■ What to produce:
Lines with "KEYS": pull these out of the listing below.

■ Records to use:
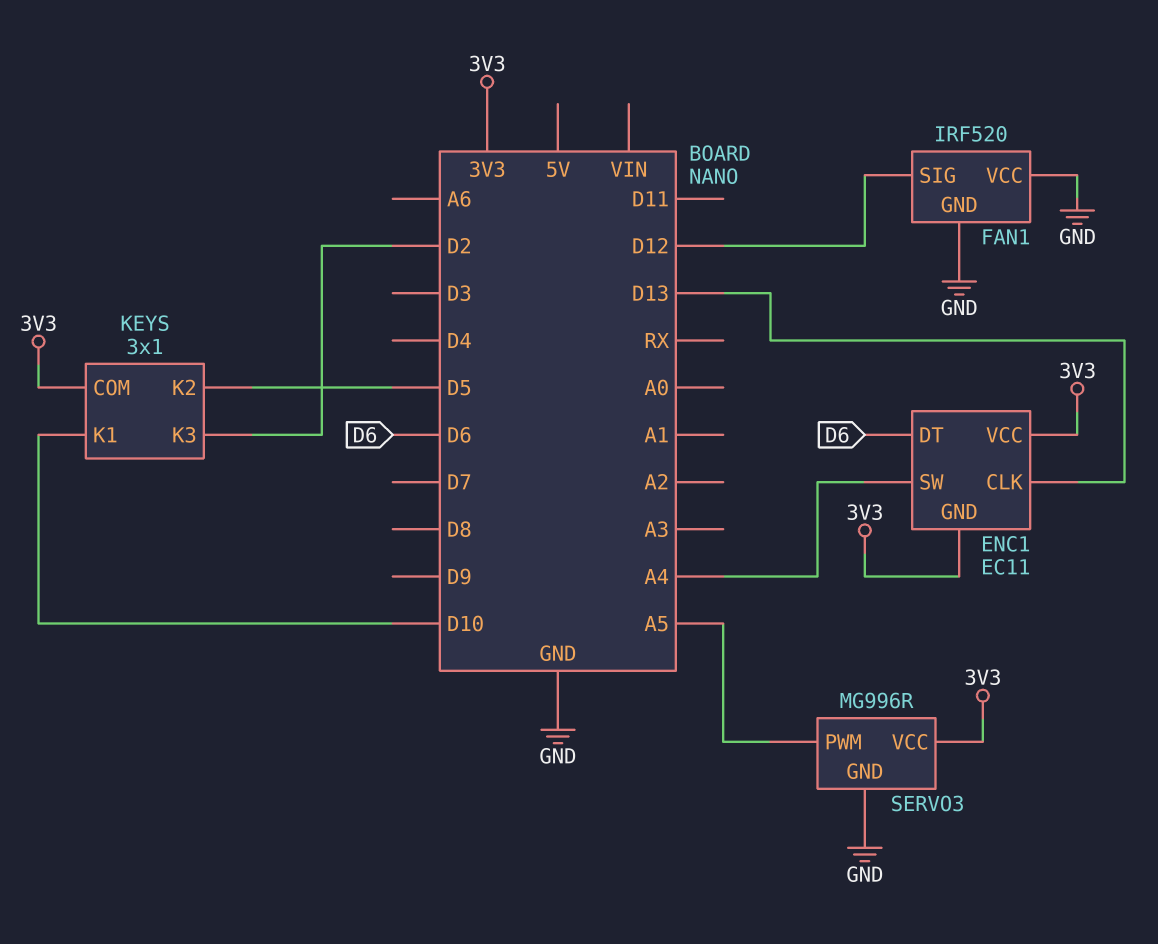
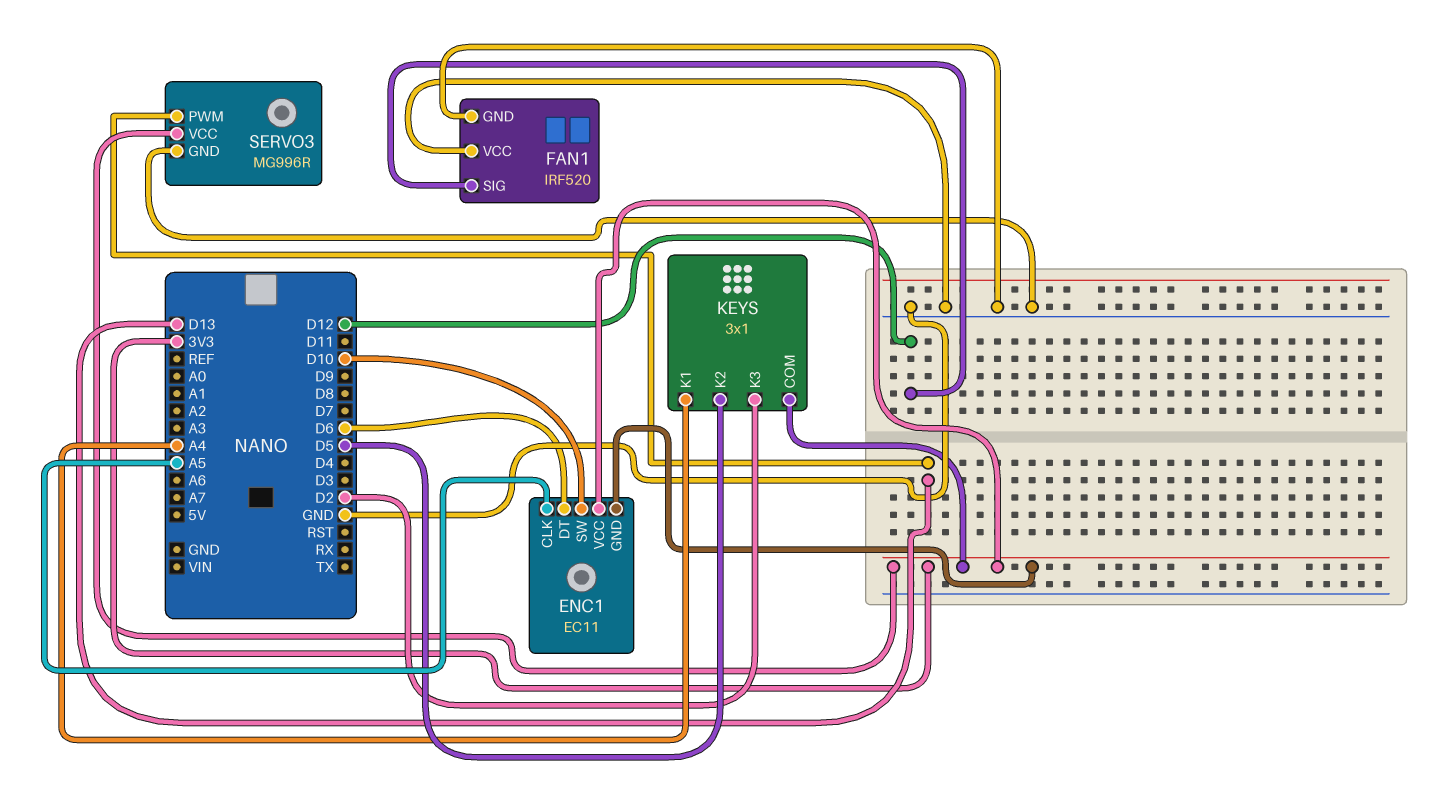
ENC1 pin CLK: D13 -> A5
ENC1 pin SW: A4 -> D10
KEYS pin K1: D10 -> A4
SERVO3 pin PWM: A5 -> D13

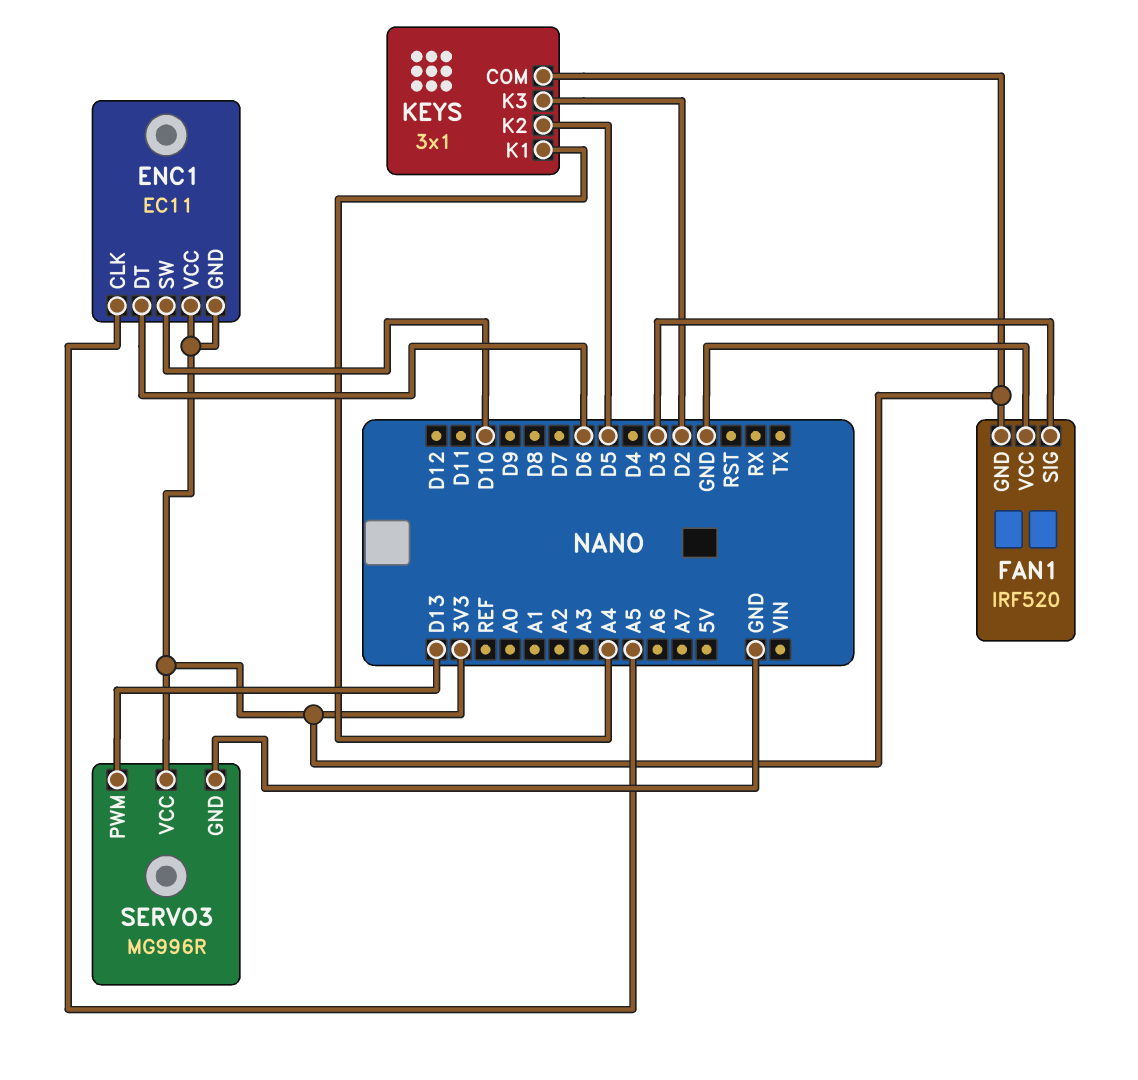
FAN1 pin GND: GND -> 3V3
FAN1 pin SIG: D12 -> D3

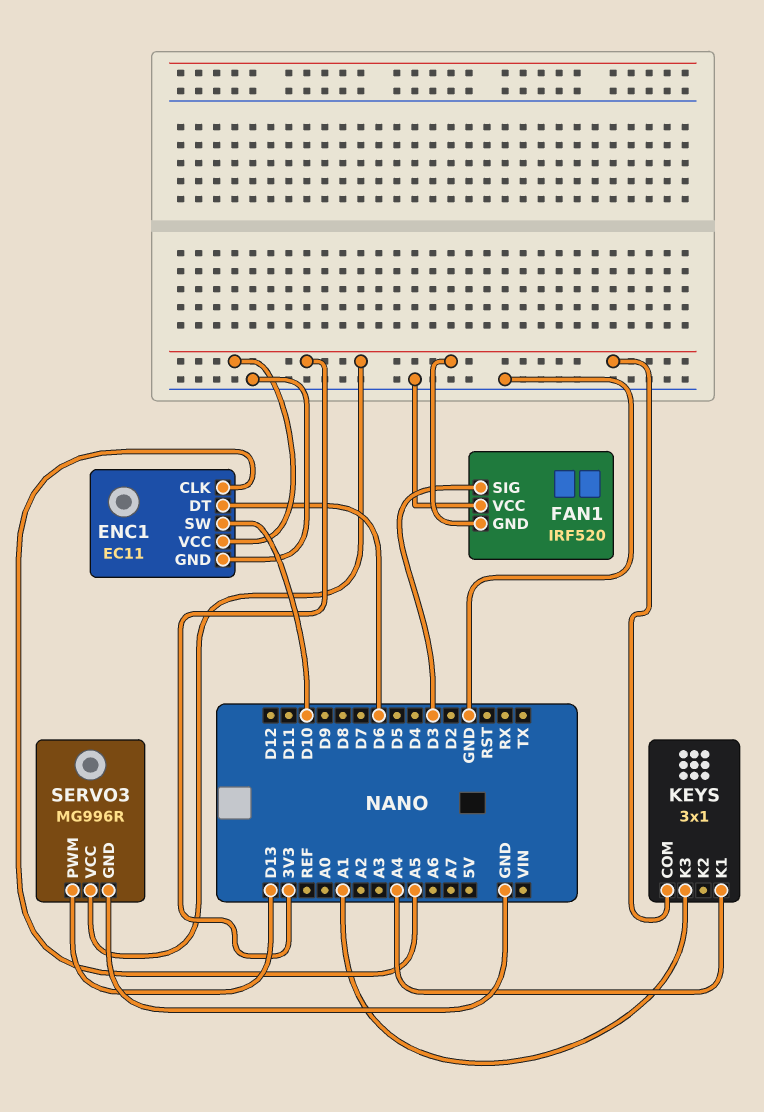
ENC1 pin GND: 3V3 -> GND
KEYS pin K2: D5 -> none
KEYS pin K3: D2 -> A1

■ Answer to this exercise:
KEYS pin K1: D10 -> A4
KEYS pin K2: D5 -> none
KEYS pin K3: D2 -> A1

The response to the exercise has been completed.